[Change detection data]
+ + + + +

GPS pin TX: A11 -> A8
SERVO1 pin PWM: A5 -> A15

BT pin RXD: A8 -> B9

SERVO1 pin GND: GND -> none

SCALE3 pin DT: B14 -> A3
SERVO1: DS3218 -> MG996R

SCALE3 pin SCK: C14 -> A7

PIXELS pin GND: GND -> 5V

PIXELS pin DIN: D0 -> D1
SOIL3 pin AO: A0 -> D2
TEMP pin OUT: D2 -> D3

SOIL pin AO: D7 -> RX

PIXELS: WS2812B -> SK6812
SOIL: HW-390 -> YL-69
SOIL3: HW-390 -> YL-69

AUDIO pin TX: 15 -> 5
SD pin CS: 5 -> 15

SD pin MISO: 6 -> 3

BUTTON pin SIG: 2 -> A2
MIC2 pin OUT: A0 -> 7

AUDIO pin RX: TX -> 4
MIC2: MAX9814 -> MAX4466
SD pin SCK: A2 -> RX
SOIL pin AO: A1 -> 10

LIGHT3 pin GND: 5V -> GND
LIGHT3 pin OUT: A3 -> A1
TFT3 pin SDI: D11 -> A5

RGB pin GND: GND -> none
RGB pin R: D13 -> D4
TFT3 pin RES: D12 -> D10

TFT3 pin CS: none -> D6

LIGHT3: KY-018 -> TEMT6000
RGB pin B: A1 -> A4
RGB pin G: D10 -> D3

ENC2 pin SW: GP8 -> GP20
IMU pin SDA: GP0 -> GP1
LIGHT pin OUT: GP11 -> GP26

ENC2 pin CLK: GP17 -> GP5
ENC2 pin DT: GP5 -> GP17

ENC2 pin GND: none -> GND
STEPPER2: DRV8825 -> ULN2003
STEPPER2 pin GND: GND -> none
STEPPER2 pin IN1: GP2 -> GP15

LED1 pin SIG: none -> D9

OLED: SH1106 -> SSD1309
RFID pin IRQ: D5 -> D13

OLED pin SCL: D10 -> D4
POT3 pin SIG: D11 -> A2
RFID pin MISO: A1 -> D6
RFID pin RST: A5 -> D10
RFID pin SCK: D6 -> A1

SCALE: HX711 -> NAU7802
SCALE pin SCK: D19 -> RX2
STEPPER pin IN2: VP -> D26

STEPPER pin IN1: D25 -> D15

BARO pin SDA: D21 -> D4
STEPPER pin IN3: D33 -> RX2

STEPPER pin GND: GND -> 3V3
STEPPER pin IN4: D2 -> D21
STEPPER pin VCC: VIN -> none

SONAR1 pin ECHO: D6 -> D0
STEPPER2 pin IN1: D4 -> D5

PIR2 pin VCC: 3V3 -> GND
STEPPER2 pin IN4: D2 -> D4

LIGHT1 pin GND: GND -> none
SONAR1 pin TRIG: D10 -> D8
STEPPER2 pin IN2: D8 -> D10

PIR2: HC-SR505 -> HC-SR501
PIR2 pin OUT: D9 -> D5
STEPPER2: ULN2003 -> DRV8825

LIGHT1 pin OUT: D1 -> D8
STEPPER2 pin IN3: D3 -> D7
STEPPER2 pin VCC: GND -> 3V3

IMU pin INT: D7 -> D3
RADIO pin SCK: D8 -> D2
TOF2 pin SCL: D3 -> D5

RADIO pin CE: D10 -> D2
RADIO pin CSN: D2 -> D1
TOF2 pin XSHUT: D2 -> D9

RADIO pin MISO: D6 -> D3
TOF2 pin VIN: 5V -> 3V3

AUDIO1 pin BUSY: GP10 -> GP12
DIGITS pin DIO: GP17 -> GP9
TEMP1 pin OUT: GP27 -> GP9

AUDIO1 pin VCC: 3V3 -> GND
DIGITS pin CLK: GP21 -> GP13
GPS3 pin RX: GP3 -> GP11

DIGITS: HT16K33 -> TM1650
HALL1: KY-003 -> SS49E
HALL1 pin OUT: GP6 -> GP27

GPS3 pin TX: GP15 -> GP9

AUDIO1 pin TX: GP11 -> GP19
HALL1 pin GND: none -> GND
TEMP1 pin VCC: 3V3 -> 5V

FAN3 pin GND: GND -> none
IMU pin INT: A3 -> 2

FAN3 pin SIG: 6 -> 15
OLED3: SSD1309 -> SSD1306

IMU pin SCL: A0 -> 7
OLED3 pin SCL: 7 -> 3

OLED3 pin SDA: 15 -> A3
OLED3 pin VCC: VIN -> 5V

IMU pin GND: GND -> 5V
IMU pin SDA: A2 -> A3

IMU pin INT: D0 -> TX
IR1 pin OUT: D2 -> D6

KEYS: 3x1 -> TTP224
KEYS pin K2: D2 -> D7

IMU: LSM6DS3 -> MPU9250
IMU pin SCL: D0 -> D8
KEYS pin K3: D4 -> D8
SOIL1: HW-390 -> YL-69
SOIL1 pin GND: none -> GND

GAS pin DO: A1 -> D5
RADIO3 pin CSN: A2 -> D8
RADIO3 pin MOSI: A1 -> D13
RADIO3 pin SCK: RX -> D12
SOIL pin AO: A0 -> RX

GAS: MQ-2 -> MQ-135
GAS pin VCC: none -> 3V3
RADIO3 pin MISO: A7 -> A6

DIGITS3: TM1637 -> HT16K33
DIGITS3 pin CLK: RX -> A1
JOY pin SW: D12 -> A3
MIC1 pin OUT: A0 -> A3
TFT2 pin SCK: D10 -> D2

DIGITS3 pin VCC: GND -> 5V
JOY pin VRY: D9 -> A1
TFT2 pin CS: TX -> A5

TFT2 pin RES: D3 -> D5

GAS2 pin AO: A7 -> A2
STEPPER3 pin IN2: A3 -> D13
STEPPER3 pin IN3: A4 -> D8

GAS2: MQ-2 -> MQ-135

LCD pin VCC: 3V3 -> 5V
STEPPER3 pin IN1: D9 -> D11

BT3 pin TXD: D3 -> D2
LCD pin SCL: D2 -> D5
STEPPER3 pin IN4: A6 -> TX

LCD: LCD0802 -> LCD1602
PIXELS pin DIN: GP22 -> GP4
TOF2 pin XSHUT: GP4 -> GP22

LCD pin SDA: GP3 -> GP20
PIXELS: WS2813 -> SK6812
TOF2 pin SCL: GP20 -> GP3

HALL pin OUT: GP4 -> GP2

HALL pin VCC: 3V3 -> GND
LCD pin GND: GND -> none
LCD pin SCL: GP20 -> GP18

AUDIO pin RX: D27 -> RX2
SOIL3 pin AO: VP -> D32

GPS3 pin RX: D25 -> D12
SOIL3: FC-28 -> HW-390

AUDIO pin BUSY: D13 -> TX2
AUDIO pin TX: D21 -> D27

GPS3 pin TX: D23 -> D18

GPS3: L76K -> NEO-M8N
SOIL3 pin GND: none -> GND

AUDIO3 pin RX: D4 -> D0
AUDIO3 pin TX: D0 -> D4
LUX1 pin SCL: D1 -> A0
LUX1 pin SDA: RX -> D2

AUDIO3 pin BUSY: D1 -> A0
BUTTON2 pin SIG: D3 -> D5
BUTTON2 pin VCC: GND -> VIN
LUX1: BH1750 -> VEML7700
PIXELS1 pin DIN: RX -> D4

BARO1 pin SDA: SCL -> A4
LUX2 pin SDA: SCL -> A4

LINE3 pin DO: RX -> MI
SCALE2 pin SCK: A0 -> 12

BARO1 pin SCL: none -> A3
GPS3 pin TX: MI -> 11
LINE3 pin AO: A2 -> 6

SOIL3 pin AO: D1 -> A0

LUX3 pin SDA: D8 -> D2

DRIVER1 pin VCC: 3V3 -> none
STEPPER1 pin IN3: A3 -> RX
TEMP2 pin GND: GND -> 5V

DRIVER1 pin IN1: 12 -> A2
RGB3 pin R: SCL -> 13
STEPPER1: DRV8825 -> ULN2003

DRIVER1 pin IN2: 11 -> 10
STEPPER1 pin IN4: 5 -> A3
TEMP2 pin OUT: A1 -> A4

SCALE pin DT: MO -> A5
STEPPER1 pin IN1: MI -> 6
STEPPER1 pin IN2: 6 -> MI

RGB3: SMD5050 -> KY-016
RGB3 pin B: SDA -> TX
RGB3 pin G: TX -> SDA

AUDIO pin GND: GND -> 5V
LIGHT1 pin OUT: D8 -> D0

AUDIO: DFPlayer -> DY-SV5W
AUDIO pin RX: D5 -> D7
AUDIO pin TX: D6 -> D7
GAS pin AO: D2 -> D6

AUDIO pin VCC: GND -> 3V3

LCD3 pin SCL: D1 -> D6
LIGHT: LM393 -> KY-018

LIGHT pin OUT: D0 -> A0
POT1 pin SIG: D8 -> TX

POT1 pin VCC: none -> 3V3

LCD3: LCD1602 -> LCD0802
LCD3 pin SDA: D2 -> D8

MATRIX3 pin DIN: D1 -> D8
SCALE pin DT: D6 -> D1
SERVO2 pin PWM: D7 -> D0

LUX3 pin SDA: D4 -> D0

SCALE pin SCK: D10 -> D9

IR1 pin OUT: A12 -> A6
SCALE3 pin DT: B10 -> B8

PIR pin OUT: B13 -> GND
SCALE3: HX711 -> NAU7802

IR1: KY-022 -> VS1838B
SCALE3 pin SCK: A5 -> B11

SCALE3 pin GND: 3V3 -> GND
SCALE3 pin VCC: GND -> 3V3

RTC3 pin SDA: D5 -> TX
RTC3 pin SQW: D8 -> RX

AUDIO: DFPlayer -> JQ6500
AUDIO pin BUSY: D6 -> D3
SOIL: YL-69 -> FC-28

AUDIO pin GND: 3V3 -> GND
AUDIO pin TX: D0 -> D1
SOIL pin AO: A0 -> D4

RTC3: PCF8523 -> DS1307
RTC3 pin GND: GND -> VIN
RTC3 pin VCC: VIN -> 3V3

+ + + + +

# GOAL OF THE EXERCISE:
The lines to copy run from the first line of the entries to the line containing "STEPPER2 pin IN2: D8 -> D10"; copy them exactly and output nothing else.

# RESPONSE TO THIS TASK:
GPS pin TX: A11 -> A8
SERVO1 pin PWM: A5 -> A15

BT pin RXD: A8 -> B9

SERVO1 pin GND: GND -> none

SCALE3 pin DT: B14 -> A3
SERVO1: DS3218 -> MG996R

SCALE3 pin SCK: C14 -> A7

PIXELS pin GND: GND -> 5V

PIXELS pin DIN: D0 -> D1
SOIL3 pin AO: A0 -> D2
TEMP pin OUT: D2 -> D3

SOIL pin AO: D7 -> RX

PIXELS: WS2812B -> SK6812
SOIL: HW-390 -> YL-69
SOIL3: HW-390 -> YL-69

AUDIO pin TX: 15 -> 5
SD pin CS: 5 -> 15

SD pin MISO: 6 -> 3

BUTTON pin SIG: 2 -> A2
MIC2 pin OUT: A0 -> 7

AUDIO pin RX: TX -> 4
MIC2: MAX9814 -> MAX4466
SD pin SCK: A2 -> RX
SOIL pin AO: A1 -> 10

LIGHT3 pin GND: 5V -> GND
LIGHT3 pin OUT: A3 -> A1
TFT3 pin SDI: D11 -> A5

RGB pin GND: GND -> none
RGB pin R: D13 -> D4
TFT3 pin RES: D12 -> D10

TFT3 pin CS: none -> D6

LIGHT3: KY-018 -> TEMT6000
RGB pin B: A1 -> A4
RGB pin G: D10 -> D3

ENC2 pin SW: GP8 -> GP20
IMU pin SDA: GP0 -> GP1
LIGHT pin OUT: GP11 -> GP26

ENC2 pin CLK: GP17 -> GP5
ENC2 pin DT: GP5 -> GP17

ENC2 pin GND: none -> GND
STEPPER2: DRV8825 -> ULN2003
STEPPER2 pin GND: GND -> none
STEPPER2 pin IN1: GP2 -> GP15

LED1 pin SIG: none -> D9

OLED: SH1106 -> SSD1309
RFID pin IRQ: D5 -> D13

OLED pin SCL: D10 -> D4
POT3 pin SIG: D11 -> A2
RFID pin MISO: A1 -> D6
RFID pin RST: A5 -> D10
RFID pin SCK: D6 -> A1

SCALE: HX711 -> NAU7802
SCALE pin SCK: D19 -> RX2
STEPPER pin IN2: VP -> D26

STEPPER pin IN1: D25 -> D15

BARO pin SDA: D21 -> D4
STEPPER pin IN3: D33 -> RX2

STEPPER pin GND: GND -> 3V3
STEPPER pin IN4: D2 -> D21
STEPPER pin VCC: VIN -> none

SONAR1 pin ECHO: D6 -> D0
STEPPER2 pin IN1: D4 -> D5

PIR2 pin VCC: 3V3 -> GND
STEPPER2 pin IN4: D2 -> D4

LIGHT1 pin GND: GND -> none
SONAR1 pin TRIG: D10 -> D8
STEPPER2 pin IN2: D8 -> D10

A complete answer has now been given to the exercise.